## Task requirements
Give an exact reproduction of the lines from the one with "R1: none -> 43k (GND, VB)" to the final line of the entries below, both ends included, and omit the pictures.

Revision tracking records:
****************

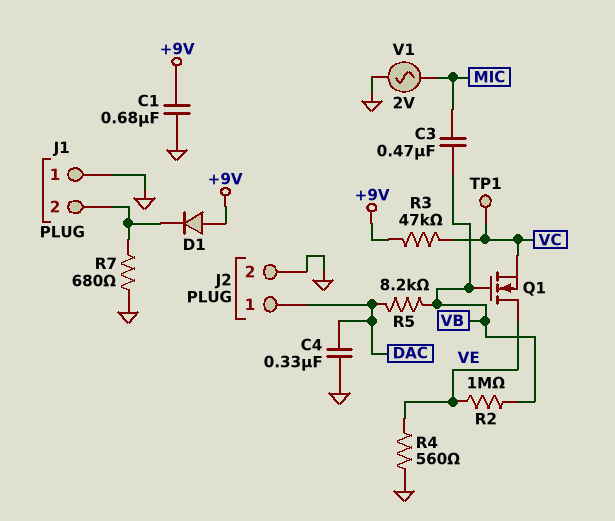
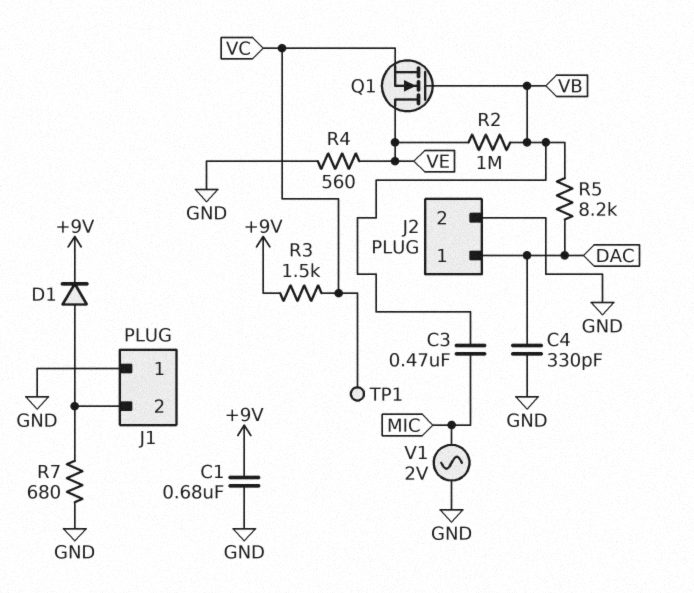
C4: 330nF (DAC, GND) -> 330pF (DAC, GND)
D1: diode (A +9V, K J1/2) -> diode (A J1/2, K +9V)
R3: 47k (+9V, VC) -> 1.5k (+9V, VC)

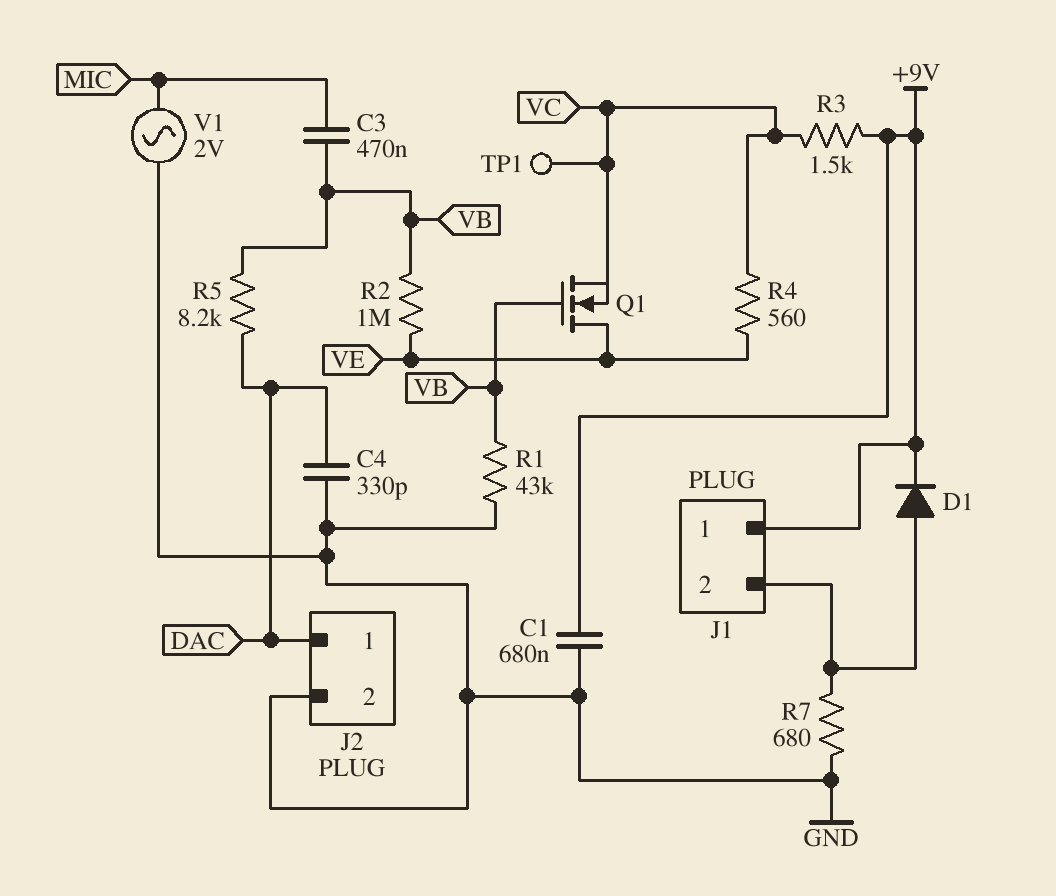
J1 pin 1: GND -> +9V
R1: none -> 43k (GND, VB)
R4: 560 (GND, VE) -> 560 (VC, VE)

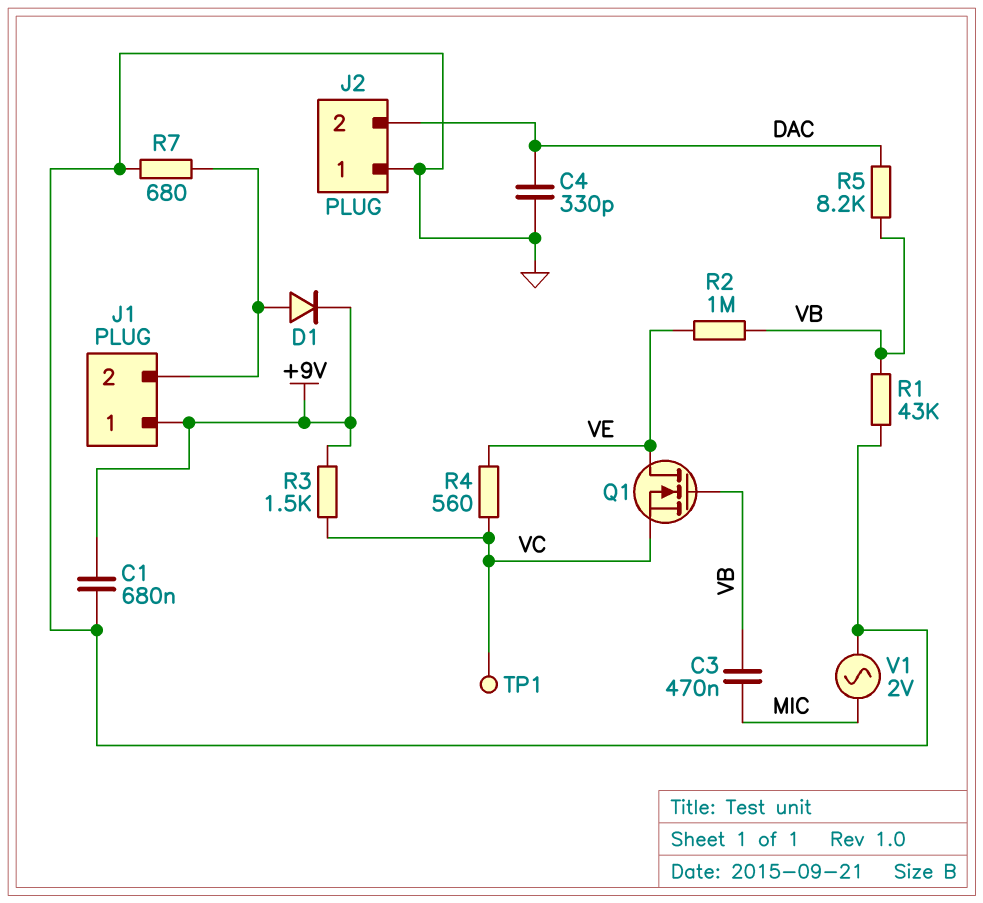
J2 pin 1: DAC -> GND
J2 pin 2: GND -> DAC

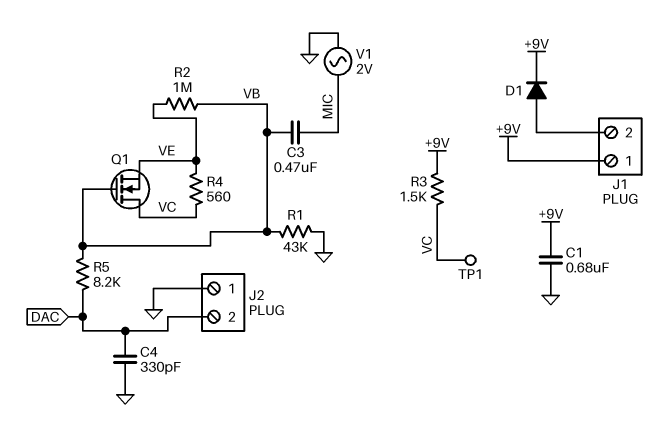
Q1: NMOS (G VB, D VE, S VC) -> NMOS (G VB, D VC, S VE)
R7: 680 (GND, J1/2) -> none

****************

## Reply
R1: none -> 43k (GND, VB)
R4: 560 (GND, VE) -> 560 (VC, VE)

J2 pin 1: DAC -> GND
J2 pin 2: GND -> DAC

Q1: NMOS (G VB, D VE, S VC) -> NMOS (G VB, D VC, S VE)
R7: 680 (GND, J1/2) -> none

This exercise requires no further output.